◆ **Your instructions**
Set down only these lines, exactly: the line containing "RED TORCH (no. 1 from left)" and all lines through the end of the data below. Omit pictures.

◆ **Data records**

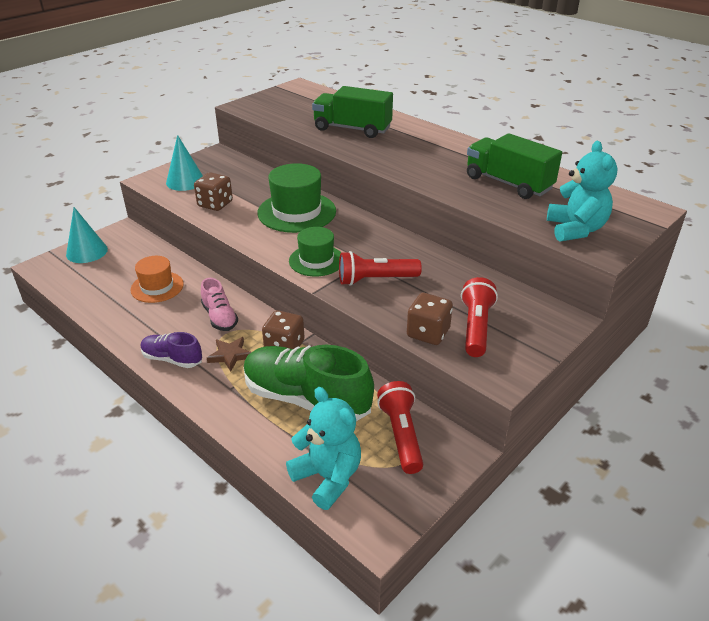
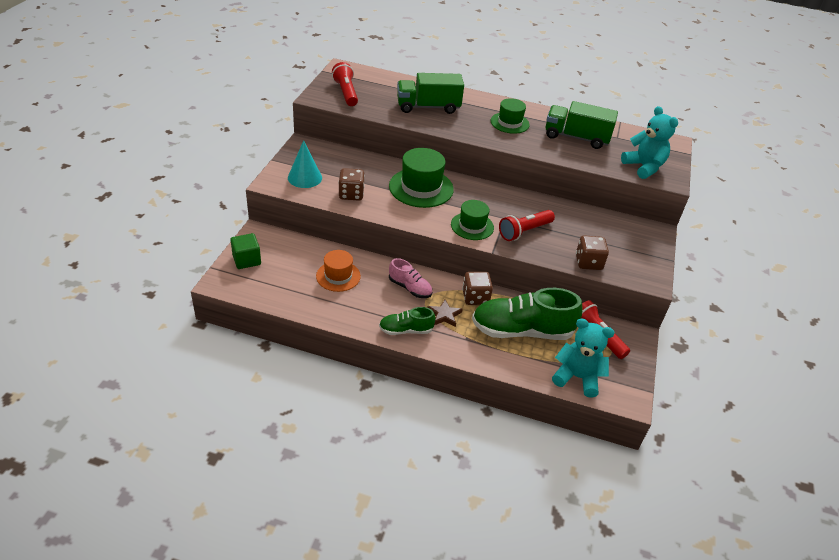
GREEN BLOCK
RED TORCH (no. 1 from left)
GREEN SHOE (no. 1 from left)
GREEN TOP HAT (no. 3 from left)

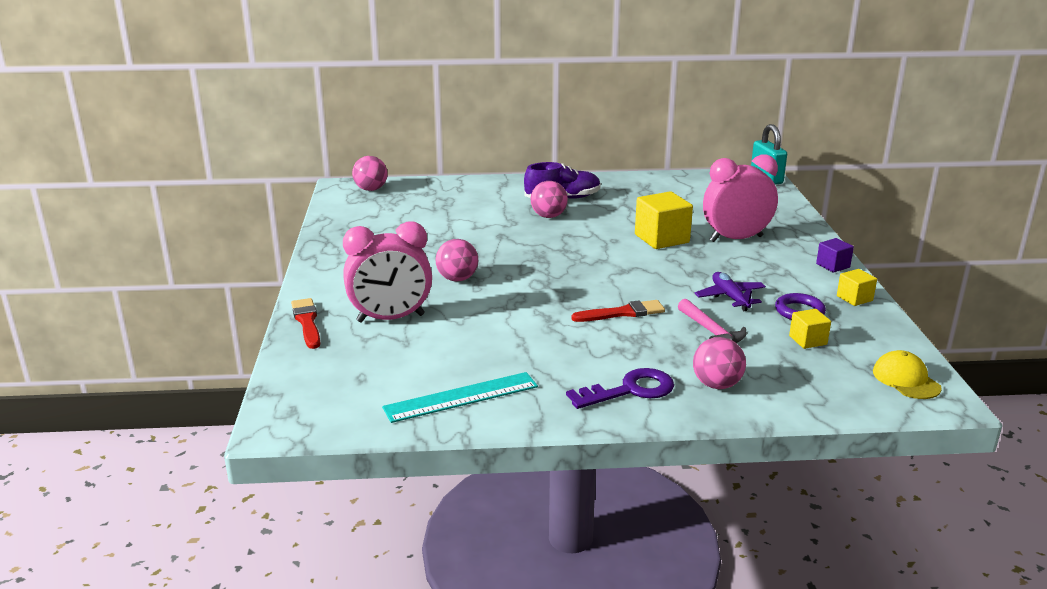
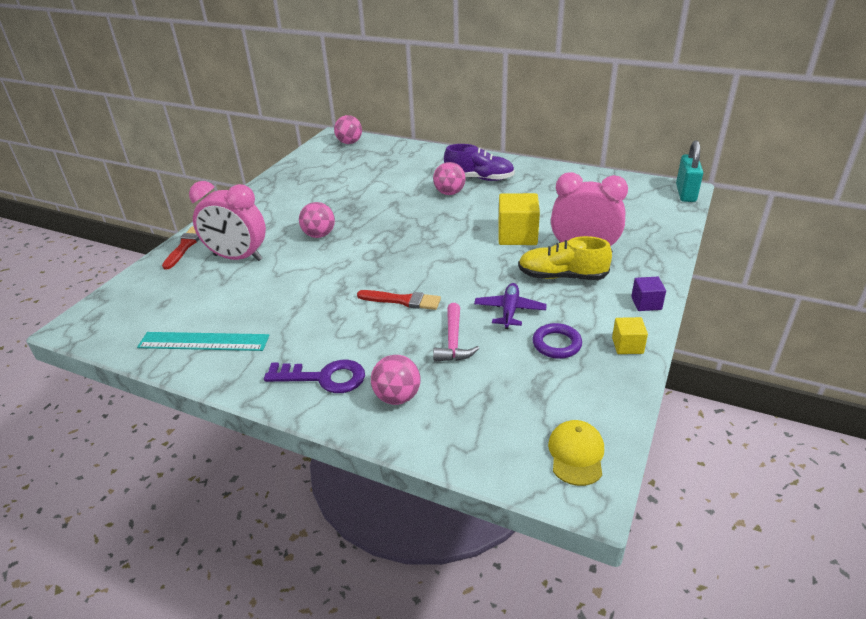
GOLDEN SHOE
GOLDEN BLOCK (no. 2 from left in the first image)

◆ **Task solution**
RED TORCH (no. 1 from left)
GREEN SHOE (no. 1 from left)
GREEN TOP HAT (no. 3 from left)

GOLDEN SHOE
GOLDEN BLOCK (no. 2 from left in the first image)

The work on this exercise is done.